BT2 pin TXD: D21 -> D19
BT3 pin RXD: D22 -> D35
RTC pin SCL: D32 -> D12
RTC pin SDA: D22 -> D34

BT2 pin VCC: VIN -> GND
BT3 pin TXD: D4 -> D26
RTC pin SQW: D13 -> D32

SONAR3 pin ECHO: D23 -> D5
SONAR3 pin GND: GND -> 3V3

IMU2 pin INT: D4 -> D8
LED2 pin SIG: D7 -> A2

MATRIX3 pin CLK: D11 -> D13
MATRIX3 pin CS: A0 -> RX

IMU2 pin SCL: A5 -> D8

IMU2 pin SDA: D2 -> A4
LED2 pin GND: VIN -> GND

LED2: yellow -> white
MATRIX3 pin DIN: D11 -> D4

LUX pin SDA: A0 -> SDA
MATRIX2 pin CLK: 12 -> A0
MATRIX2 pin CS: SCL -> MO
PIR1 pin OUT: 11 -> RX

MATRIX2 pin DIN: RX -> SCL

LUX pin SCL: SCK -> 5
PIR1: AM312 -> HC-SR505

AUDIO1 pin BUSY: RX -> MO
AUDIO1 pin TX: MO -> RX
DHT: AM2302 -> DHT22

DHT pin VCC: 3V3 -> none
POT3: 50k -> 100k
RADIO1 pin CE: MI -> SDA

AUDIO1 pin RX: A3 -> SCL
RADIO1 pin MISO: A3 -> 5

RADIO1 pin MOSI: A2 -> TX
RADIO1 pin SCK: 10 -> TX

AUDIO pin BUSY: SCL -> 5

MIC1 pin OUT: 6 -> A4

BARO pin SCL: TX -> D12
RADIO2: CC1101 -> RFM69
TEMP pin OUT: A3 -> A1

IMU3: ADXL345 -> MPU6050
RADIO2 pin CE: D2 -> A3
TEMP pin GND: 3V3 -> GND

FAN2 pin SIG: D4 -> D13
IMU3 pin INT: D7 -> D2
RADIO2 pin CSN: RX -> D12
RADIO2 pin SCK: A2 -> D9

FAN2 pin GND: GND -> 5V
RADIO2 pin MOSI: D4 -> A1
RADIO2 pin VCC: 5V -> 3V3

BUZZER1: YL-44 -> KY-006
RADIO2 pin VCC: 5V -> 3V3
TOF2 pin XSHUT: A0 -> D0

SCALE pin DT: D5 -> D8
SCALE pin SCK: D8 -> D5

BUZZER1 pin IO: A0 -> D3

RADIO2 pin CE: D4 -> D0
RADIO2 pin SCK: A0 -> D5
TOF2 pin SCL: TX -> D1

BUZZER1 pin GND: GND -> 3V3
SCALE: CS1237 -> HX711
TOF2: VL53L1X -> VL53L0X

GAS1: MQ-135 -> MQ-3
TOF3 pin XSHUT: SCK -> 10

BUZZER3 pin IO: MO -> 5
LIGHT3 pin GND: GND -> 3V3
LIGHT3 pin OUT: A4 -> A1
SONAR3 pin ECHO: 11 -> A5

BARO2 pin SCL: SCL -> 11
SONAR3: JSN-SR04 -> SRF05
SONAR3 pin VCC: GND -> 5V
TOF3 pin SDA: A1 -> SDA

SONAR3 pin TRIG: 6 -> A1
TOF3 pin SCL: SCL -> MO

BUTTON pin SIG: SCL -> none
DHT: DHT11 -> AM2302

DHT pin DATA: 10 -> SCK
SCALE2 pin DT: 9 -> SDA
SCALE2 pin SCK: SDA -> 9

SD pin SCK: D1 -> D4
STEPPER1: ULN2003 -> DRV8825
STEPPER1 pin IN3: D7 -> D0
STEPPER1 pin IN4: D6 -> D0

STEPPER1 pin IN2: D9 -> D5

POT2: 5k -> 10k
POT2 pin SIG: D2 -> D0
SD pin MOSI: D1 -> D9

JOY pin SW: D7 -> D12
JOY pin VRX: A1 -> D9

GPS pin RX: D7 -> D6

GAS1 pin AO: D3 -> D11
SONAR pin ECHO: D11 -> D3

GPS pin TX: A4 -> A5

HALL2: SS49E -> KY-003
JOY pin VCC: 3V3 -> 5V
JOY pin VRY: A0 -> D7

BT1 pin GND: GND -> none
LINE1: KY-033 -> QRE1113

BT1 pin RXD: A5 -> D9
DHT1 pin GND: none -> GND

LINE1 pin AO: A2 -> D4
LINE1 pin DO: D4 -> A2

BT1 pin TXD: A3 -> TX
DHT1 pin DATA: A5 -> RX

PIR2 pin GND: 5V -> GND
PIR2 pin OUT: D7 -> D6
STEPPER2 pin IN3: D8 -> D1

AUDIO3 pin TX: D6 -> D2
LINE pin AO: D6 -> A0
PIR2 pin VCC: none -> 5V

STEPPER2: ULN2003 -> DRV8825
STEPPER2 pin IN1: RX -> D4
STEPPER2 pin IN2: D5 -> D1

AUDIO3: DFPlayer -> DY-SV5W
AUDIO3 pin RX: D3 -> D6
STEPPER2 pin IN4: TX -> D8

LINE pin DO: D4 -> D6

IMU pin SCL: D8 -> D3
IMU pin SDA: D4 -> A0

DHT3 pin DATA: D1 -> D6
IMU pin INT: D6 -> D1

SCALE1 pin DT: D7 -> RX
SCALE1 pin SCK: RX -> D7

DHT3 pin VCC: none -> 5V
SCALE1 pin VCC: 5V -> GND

══════

EXERCISE DETAILS
Retype exactly the lines from the start of the entries through the one with "JOY pin VRX: A1 -> D9"; include both ends.

EXERCISE OUTPUT
BT2 pin TXD: D21 -> D19
BT3 pin RXD: D22 -> D35
RTC pin SCL: D32 -> D12
RTC pin SDA: D22 -> D34

BT2 pin VCC: VIN -> GND
BT3 pin TXD: D4 -> D26
RTC pin SQW: D13 -> D32

SONAR3 pin ECHO: D23 -> D5
SONAR3 pin GND: GND -> 3V3

IMU2 pin INT: D4 -> D8
LED2 pin SIG: D7 -> A2

MATRIX3 pin CLK: D11 -> D13
MATRIX3 pin CS: A0 -> RX

IMU2 pin SCL: A5 -> D8

IMU2 pin SDA: D2 -> A4
LED2 pin GND: VIN -> GND

LED2: yellow -> white
MATRIX3 pin DIN: D11 -> D4

LUX pin SDA: A0 -> SDA
MATRIX2 pin CLK: 12 -> A0
MATRIX2 pin CS: SCL -> MO
PIR1 pin OUT: 11 -> RX

MATRIX2 pin DIN: RX -> SCL

LUX pin SCL: SCK -> 5
PIR1: AM312 -> HC-SR505

AUDIO1 pin BUSY: RX -> MO
AUDIO1 pin TX: MO -> RX
DHT: AM2302 -> DHT22

DHT pin VCC: 3V3 -> none
POT3: 50k -> 100k
RADIO1 pin CE: MI -> SDA

AUDIO1 pin RX: A3 -> SCL
RADIO1 pin MISO: A3 -> 5

RADIO1 pin MOSI: A2 -> TX
RADIO1 pin SCK: 10 -> TX

AUDIO pin BUSY: SCL -> 5

MIC1 pin OUT: 6 -> A4

BARO pin SCL: TX -> D12
RADIO2: CC1101 -> RFM69
TEMP pin OUT: A3 -> A1

IMU3: ADXL345 -> MPU6050
RADIO2 pin CE: D2 -> A3
TEMP pin GND: 3V3 -> GND

FAN2 pin SIG: D4 -> D13
IMU3 pin INT: D7 -> D2
RADIO2 pin CSN: RX -> D12
RADIO2 pin SCK: A2 -> D9

FAN2 pin GND: GND -> 5V
RADIO2 pin MOSI: D4 -> A1
RADIO2 pin VCC: 5V -> 3V3

BUZZER1: YL-44 -> KY-006
RADIO2 pin VCC: 5V -> 3V3
TOF2 pin XSHUT: A0 -> D0

SCALE pin DT: D5 -> D8
SCALE pin SCK: D8 -> D5

BUZZER1 pin IO: A0 -> D3

RADIO2 pin CE: D4 -> D0
RADIO2 pin SCK: A0 -> D5
TOF2 pin SCL: TX -> D1

BUZZER1 pin GND: GND -> 3V3
SCALE: CS1237 -> HX711
TOF2: VL53L1X -> VL53L0X

GAS1: MQ-135 -> MQ-3
TOF3 pin XSHUT: SCK -> 10

BUZZER3 pin IO: MO -> 5
LIGHT3 pin GND: GND -> 3V3
LIGHT3 pin OUT: A4 -> A1
SONAR3 pin ECHO: 11 -> A5

BARO2 pin SCL: SCL -> 11
SONAR3: JSN-SR04 -> SRF05
SONAR3 pin VCC: GND -> 5V
TOF3 pin SDA: A1 -> SDA

SONAR3 pin TRIG: 6 -> A1
TOF3 pin SCL: SCL -> MO

BUTTON pin SIG: SCL -> none
DHT: DHT11 -> AM2302

DHT pin DATA: 10 -> SCK
SCALE2 pin DT: 9 -> SDA
SCALE2 pin SCK: SDA -> 9

SD pin SCK: D1 -> D4
STEPPER1: ULN2003 -> DRV8825
STEPPER1 pin IN3: D7 -> D0
STEPPER1 pin IN4: D6 -> D0

STEPPER1 pin IN2: D9 -> D5

POT2: 5k -> 10k
POT2 pin SIG: D2 -> D0
SD pin MOSI: D1 -> D9

JOY pin SW: D7 -> D12
JOY pin VRX: A1 -> D9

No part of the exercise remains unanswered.